══ Material for this exercise

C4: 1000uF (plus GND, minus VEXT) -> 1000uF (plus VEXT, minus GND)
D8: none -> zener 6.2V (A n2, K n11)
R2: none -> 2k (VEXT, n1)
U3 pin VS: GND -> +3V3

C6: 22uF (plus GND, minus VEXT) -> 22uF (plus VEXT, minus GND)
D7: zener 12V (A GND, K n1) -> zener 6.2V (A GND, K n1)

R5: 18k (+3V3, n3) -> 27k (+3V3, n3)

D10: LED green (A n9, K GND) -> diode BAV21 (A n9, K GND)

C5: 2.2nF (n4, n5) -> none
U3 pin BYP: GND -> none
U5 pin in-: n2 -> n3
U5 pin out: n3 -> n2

════

Write out a word-for-word copy of every entry above.

C4: 1000uF (plus GND, minus VEXT) -> 1000uF (plus VEXT, minus GND)
D8: none -> zener 6.2V (A n2, K n11)
R2: none -> 2k (VEXT, n1)
U3 pin VS: GND -> +3V3

C6: 22uF (plus GND, minus VEXT) -> 22uF (plus VEXT, minus GND)
D7: zener 12V (A GND, K n1) -> zener 6.2V (A GND, K n1)

R5: 18k (+3V3, n3) -> 27k (+3V3, n3)

D10: LED green (A n9, K GND) -> diode BAV21 (A n9, K GND)

C5: 2.2nF (n4, n5) -> none
U3 pin BYP: GND -> none
U5 pin in-: n2 -> n3
U5 pin out: n3 -> n2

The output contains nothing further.